*** INFORMATION SHOWN

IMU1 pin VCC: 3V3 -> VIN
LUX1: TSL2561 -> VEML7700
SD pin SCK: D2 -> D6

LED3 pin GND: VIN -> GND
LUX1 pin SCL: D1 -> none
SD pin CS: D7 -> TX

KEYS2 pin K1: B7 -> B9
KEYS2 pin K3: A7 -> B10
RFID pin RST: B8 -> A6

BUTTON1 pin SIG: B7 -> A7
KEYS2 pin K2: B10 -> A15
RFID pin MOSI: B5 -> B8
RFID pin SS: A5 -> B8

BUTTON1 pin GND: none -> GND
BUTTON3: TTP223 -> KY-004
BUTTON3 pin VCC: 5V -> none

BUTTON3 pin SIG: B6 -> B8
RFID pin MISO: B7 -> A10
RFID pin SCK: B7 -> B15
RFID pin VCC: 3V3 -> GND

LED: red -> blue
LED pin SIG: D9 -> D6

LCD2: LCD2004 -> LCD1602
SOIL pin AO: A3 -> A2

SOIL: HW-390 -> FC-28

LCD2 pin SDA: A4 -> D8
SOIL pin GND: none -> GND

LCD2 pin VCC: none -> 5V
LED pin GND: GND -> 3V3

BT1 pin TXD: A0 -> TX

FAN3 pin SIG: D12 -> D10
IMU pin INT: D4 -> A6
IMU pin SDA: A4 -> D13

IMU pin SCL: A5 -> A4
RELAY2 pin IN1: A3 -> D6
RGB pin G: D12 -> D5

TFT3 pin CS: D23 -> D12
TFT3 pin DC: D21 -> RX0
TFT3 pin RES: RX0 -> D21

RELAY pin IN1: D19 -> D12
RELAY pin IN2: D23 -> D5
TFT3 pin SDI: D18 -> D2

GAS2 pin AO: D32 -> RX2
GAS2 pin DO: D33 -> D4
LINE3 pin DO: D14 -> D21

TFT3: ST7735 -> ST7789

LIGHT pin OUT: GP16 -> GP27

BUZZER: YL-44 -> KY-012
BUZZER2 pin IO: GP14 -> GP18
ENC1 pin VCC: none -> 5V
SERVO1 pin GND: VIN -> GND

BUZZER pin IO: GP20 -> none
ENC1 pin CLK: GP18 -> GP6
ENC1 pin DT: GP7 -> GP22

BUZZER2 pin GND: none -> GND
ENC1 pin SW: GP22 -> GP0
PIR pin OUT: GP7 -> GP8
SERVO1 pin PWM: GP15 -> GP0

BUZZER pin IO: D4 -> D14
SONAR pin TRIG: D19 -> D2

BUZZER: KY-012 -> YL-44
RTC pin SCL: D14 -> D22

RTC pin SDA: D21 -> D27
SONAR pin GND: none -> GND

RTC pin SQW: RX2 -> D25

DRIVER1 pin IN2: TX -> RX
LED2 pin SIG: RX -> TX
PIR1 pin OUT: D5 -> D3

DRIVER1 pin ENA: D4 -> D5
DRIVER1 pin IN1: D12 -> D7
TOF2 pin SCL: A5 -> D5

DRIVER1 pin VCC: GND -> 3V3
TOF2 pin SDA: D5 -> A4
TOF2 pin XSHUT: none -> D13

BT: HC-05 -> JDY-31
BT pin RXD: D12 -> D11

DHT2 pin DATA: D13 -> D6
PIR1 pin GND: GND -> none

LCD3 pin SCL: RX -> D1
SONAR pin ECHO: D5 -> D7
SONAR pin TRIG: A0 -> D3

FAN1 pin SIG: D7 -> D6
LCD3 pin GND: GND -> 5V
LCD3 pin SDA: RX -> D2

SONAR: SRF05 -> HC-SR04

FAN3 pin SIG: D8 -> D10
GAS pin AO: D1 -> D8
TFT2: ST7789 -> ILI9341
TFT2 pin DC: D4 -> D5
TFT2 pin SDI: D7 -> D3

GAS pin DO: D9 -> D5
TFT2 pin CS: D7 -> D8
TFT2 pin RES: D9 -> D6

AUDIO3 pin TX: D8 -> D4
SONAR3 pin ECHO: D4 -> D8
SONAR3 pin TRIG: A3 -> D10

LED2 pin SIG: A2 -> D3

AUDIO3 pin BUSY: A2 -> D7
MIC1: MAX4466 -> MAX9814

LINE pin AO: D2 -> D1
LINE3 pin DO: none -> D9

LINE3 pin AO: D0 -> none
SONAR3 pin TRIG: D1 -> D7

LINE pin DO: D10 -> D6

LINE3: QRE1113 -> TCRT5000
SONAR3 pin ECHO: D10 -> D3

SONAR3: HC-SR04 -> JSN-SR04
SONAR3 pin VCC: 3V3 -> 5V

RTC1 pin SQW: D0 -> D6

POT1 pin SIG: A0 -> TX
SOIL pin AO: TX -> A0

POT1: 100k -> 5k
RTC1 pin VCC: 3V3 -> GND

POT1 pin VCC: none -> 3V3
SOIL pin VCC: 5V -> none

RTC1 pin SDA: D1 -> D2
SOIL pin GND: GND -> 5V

******

- **PROBLEM DETAILS**
Nothing but the lines from the one holding "GAS2 pin DO: D33 -> D4" to the end of the entries should be returned, each exactly as it stands.

- **SOLUTION**
GAS2 pin DO: D33 -> D4
LINE3 pin DO: D14 -> D21

TFT3: ST7735 -> ST7789

LIGHT pin OUT: GP16 -> GP27

BUZZER: YL-44 -> KY-012
BUZZER2 pin IO: GP14 -> GP18
ENC1 pin VCC: none -> 5V
SERVO1 pin GND: VIN -> GND

BUZZER pin IO: GP20 -> none
ENC1 pin CLK: GP18 -> GP6
ENC1 pin DT: GP7 -> GP22

BUZZER2 pin GND: none -> GND
ENC1 pin SW: GP22 -> GP0
PIR pin OUT: GP7 -> GP8
SERVO1 pin PWM: GP15 -> GP0

BUZZER pin IO: D4 -> D14
SONAR pin TRIG: D19 -> D2

BUZZER: KY-012 -> YL-44
RTC pin SCL: D14 -> D22

RTC pin SDA: D21 -> D27
SONAR pin GND: none -> GND

RTC pin SQW: RX2 -> D25

DRIVER1 pin IN2: TX -> RX
LED2 pin SIG: RX -> TX
PIR1 pin OUT: D5 -> D3

DRIVER1 pin ENA: D4 -> D5
DRIVER1 pin IN1: D12 -> D7
TOF2 pin SCL: A5 -> D5

DRIVER1 pin VCC: GND -> 3V3
TOF2 pin SDA: D5 -> A4
TOF2 pin XSHUT: none -> D13

BT: HC-05 -> JDY-31
BT pin RXD: D12 -> D11

DHT2 pin DATA: D13 -> D6
PIR1 pin GND: GND -> none

LCD3 pin SCL: RX -> D1
SONAR pin ECHO: D5 -> D7
SONAR pin TRIG: A0 -> D3

FAN1 pin SIG: D7 -> D6
LCD3 pin GND: GND -> 5V
LCD3 pin SDA: RX -> D2

SONAR: SRF05 -> HC-SR04

FAN3 pin SIG: D8 -> D10
GAS pin AO: D1 -> D8
TFT2: ST7789 -> ILI9341
TFT2 pin DC: D4 -> D5
TFT2 pin SDI: D7 -> D3

GAS pin DO: D9 -> D5
TFT2 pin CS: D7 -> D8
TFT2 pin RES: D9 -> D6

AUDIO3 pin TX: D8 -> D4
SONAR3 pin ECHO: D4 -> D8
SONAR3 pin TRIG: A3 -> D10

LED2 pin SIG: A2 -> D3

AUDIO3 pin BUSY: A2 -> D7
MIC1: MAX4466 -> MAX9814

LINE pin AO: D2 -> D1
LINE3 pin DO: none -> D9

LINE3 pin AO: D0 -> none
SONAR3 pin TRIG: D1 -> D7

LINE pin DO: D10 -> D6

LINE3: QRE1113 -> TCRT5000
SONAR3 pin ECHO: D10 -> D3

SONAR3: HC-SR04 -> JSN-SR04
SONAR3 pin VCC: 3V3 -> 5V

RTC1 pin SQW: D0 -> D6

POT1 pin SIG: A0 -> TX
SOIL pin AO: TX -> A0

POT1: 100k -> 5k
RTC1 pin VCC: 3V3 -> GND

POT1 pin VCC: none -> 3V3
SOIL pin VCC: 5V -> none

RTC1 pin SDA: D1 -> D2
SOIL pin GND: GND -> 5V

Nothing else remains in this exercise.